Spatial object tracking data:

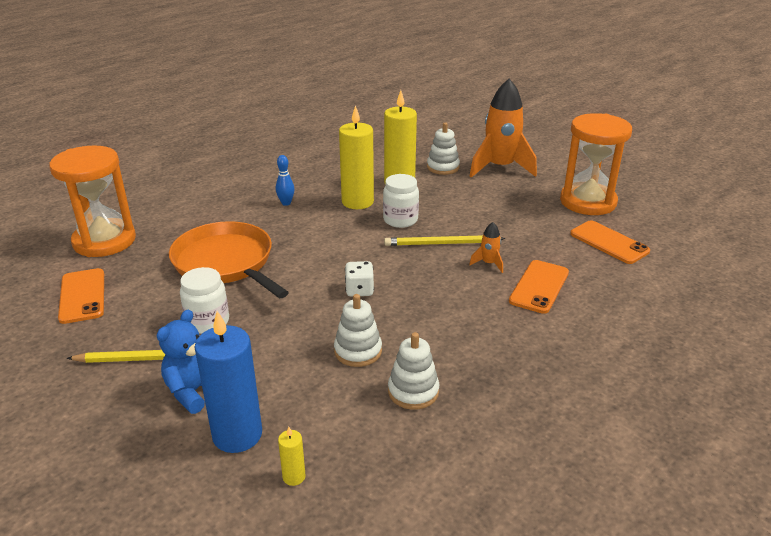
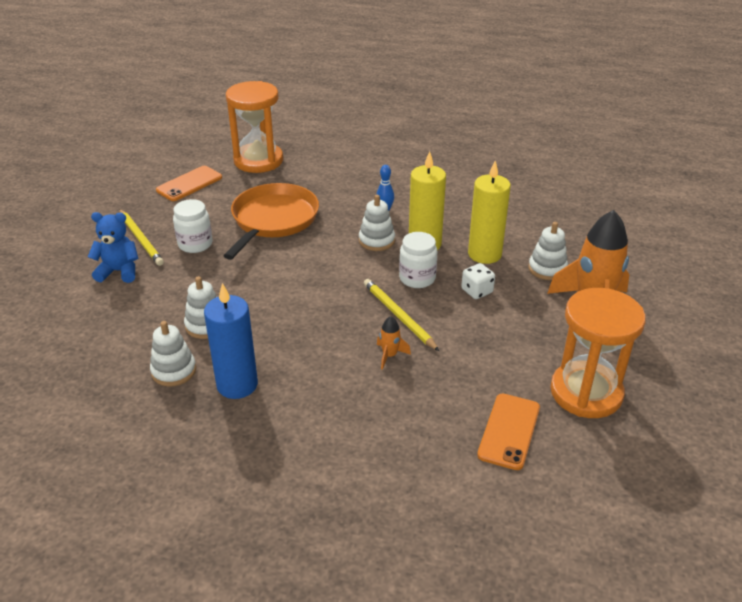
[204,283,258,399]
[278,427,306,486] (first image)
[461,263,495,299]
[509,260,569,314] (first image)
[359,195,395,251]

- [Requirement] Would you copy every line of the entries that includes the word "first"?

- [Exercise solution]
[278,427,306,486] (first image)
[509,260,569,314] (first image)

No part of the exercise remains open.